Print every entry word for word, but omit the pictures.

**Data shown:**
::::::::::

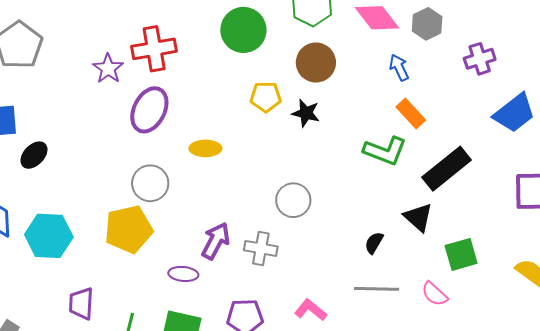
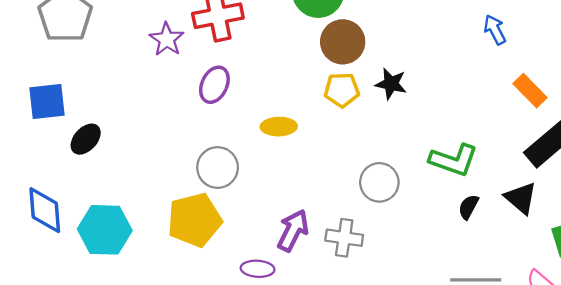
brown circle: (316, 62) -> (343, 42), moved
yellow pentagon: (266, 97) -> (342, 90), moved
purple ellipse: (149, 110) -> (214, 85), size x0.7
orange rectangle: (411, 113) -> (530, 91), moved
green L-shape: (385, 151) -> (454, 160), moved
black semicircle: (374, 243) -> (468, 207), moved

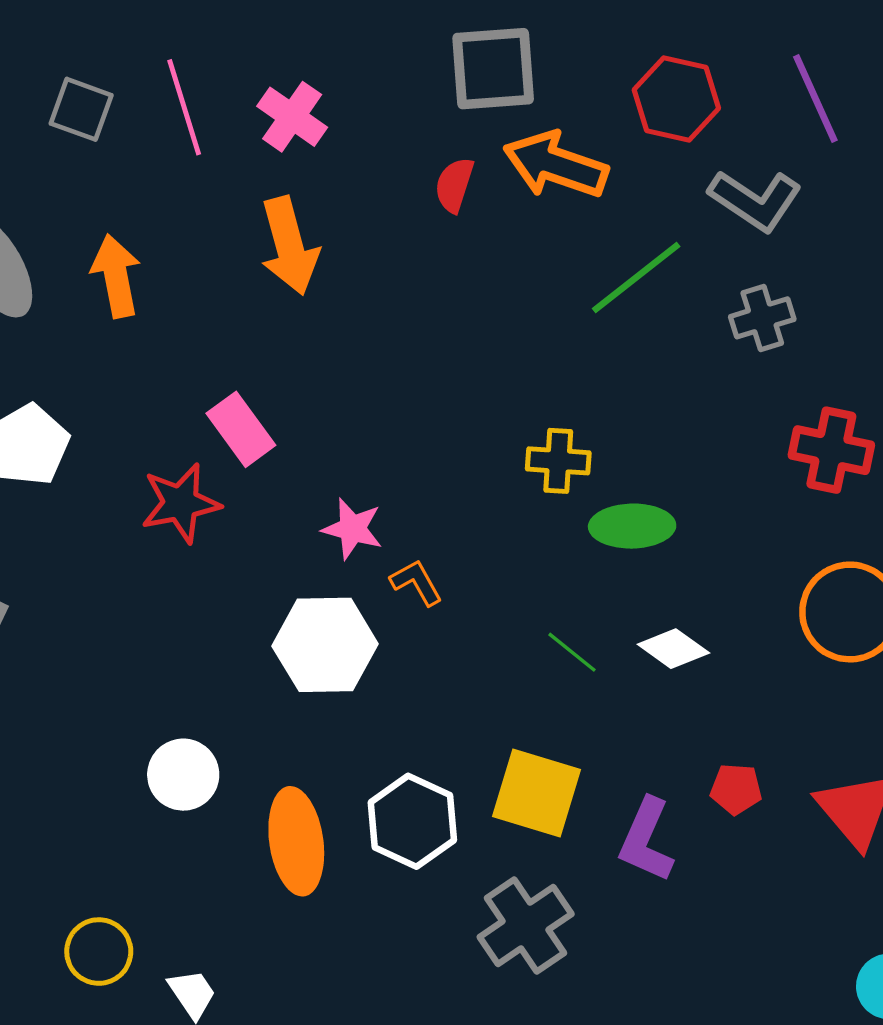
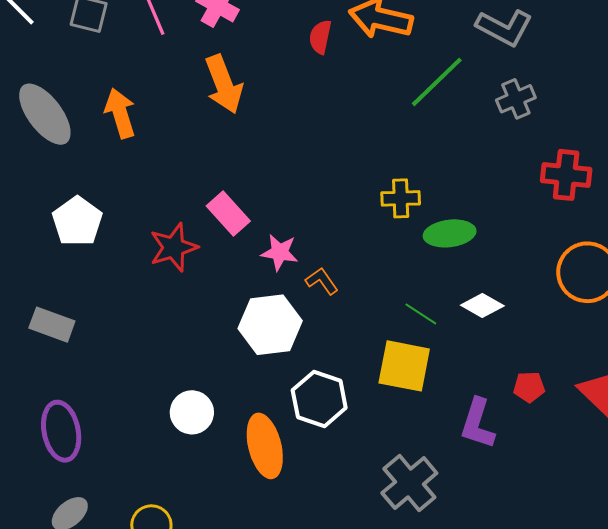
pink rectangle: (241, 429) -> (228, 213), moved
yellow square: (537, 793) -> (404, 366), moved
white hexagon: (412, 821) -> (319, 399), moved

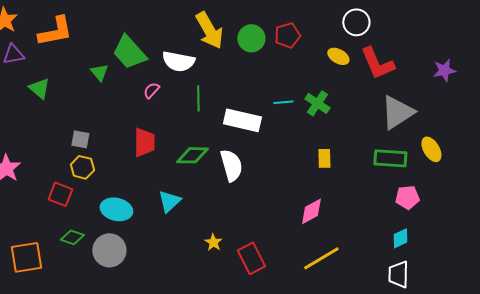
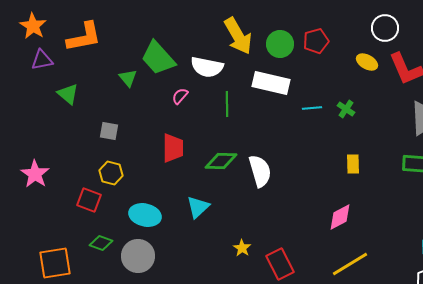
green cross: (317, 103) -> (346, 109), size x0.7
white rectangle: (242, 120) -> (271, 83), moved
gray square: (80, 139) -> (109, 131), moved

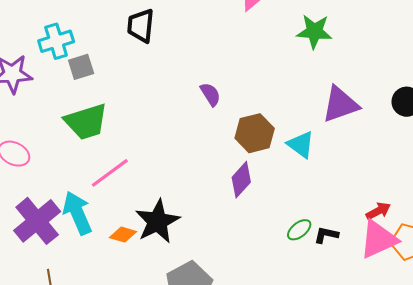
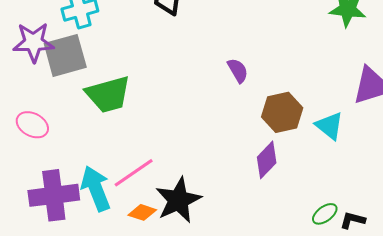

::::::::::

**Solution to the exercise:**
brown circle: (316, 62) -> (343, 42), moved
yellow pentagon: (266, 97) -> (342, 90), moved
purple ellipse: (149, 110) -> (214, 85), size x0.7
orange rectangle: (411, 113) -> (530, 91), moved
green L-shape: (385, 151) -> (454, 160), moved
black semicircle: (374, 243) -> (468, 207), moved

pink rectangle: (241, 429) -> (228, 213), moved
yellow square: (537, 793) -> (404, 366), moved
white hexagon: (412, 821) -> (319, 399), moved

green cross: (317, 103) -> (346, 109), size x0.7
white rectangle: (242, 120) -> (271, 83), moved
gray square: (80, 139) -> (109, 131), moved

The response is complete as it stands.